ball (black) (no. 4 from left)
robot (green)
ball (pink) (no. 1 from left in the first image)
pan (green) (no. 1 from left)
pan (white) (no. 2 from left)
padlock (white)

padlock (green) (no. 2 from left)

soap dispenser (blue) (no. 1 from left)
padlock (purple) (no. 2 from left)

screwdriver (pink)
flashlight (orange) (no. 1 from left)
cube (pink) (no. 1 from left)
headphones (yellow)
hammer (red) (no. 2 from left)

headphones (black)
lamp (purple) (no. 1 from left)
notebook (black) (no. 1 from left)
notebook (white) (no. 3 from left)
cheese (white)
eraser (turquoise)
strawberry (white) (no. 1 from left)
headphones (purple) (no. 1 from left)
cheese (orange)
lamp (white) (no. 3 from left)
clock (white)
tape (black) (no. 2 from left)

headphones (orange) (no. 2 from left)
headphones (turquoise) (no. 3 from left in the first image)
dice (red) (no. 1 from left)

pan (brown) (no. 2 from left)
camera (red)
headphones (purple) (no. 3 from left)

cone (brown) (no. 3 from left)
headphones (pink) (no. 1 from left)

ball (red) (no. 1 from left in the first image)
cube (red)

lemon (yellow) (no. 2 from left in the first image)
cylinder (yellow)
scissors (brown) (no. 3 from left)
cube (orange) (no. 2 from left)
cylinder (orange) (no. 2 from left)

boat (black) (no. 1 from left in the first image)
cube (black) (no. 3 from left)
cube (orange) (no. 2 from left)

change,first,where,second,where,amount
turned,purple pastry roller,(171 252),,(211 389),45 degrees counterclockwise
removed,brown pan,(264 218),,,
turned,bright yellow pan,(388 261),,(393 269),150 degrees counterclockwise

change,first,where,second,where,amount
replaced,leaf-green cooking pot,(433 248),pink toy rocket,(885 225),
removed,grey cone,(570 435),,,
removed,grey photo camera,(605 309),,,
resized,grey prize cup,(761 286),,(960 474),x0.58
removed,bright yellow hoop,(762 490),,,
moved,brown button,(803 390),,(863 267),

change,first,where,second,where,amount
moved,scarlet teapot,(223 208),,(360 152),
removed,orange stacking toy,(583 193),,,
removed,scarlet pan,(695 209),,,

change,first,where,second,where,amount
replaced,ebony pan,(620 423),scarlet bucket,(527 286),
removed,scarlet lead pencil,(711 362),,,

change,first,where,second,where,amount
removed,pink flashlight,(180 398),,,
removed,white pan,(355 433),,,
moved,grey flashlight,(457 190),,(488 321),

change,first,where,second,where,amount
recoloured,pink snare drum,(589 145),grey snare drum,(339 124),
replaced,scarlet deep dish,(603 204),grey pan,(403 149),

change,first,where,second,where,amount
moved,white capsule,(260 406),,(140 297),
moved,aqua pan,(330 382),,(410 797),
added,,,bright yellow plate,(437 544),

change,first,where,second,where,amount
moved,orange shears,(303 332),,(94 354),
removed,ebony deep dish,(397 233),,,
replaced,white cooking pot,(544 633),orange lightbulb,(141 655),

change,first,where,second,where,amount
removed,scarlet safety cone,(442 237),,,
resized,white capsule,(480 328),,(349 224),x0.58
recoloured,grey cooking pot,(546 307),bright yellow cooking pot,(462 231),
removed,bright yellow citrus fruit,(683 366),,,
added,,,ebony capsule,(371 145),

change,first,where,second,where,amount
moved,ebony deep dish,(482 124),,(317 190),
——————————
The data above is to be given again, with every line exact.

## RESPONSE TO THE TASK
ball (black) (no. 4 from left)
robot (green)
ball (pink) (no. 1 from left in the first image)
pan (green) (no. 1 from left)
pan (white) (no. 2 from left)
padlock (white)

padlock (green) (no. 2 from left)

soap dispenser (blue) (no. 1 from left)
padlock (purple) (no. 2 from left)

screwdriver (pink)
flashlight (orange) (no. 1 from left)
cube (pink) (no. 1 from left)
headphones (yellow)
hammer (red) (no. 2 from left)

headphones (black)
lamp (purple) (no. 1 from left)
notebook (black) (no. 1 from left)
notebook (white) (no. 3 from left)
cheese (white)
eraser (turquoise)
strawberry (white) (no. 1 from left)
headphones (purple) (no. 1 from left)
cheese (orange)
lamp (white) (no. 3 from left)
clock (white)
tape (black) (no. 2 from left)

headphones (orange) (no. 2 from left)
headphones (turquoise) (no. 3 from left in the first image)
dice (red) (no. 1 from left)

pan (brown) (no. 2 from left)
camera (red)
headphones (purple) (no. 3 from left)

cone (brown) (no. 3 from left)
headphones (pink) (no. 1 from left)

ball (red) (no. 1 from left in the first image)
cube (red)

lemon (yellow) (no. 2 from left in the first image)
cylinder (yellow)
scissors (brown) (no. 3 from left)
cube (orange) (no. 2 from left)
cylinder (orange) (no. 2 from left)

boat (black) (no. 1 from left in the first image)
cube (black) (no. 3 from left)
cube (orange) (no. 2 from left)

change,first,where,second,where,amount
turned,purple pastry roller,(171 252),,(211 389),45 degrees counterclockwise
removed,brown pan,(264 218),,,
turned,bright yellow pan,(388 261),,(393 269),150 degrees counterclockwise

change,first,where,second,where,amount
replaced,leaf-green cooking pot,(433 248),pink toy rocket,(885 225),
removed,grey cone,(570 435),,,
removed,grey photo camera,(605 309),,,
resized,grey prize cup,(761 286),,(960 474),x0.58
removed,bright yellow hoop,(762 490),,,
moved,brown button,(803 390),,(863 267),

change,first,where,second,where,amount
moved,scarlet teapot,(223 208),,(360 152),
removed,orange stacking toy,(583 193),,,
removed,scarlet pan,(695 209),,,

change,first,where,second,where,amount
replaced,ebony pan,(620 423),scarlet bucket,(527 286),
removed,scarlet lead pencil,(711 362),,,

change,first,where,second,where,amount
removed,pink flashlight,(180 398),,,
removed,white pan,(355 433),,,
moved,grey flashlight,(457 190),,(488 321),

change,first,where,second,where,amount
recoloured,pink snare drum,(589 145),grey snare drum,(339 124),
replaced,scarlet deep dish,(603 204),grey pan,(403 149),

change,first,where,second,where,amount
moved,white capsule,(260 406),,(140 297),
moved,aqua pan,(330 382),,(410 797),
added,,,bright yellow plate,(437 544),

change,first,where,second,where,amount
moved,orange shears,(303 332),,(94 354),
removed,ebony deep dish,(397 233),,,
replaced,white cooking pot,(544 633),orange lightbulb,(141 655),

change,first,where,second,where,amount
removed,scarlet safety cone,(442 237),,,
resized,white capsule,(480 328),,(349 224),x0.58
recoloured,grey cooking pot,(546 307),bright yellow cooking pot,(462 231),
removed,bright yellow citrus fruit,(683 366),,,
added,,,ebony capsule,(371 145),

change,first,where,second,where,amount
moved,ebony deep dish,(482 124),,(317 190),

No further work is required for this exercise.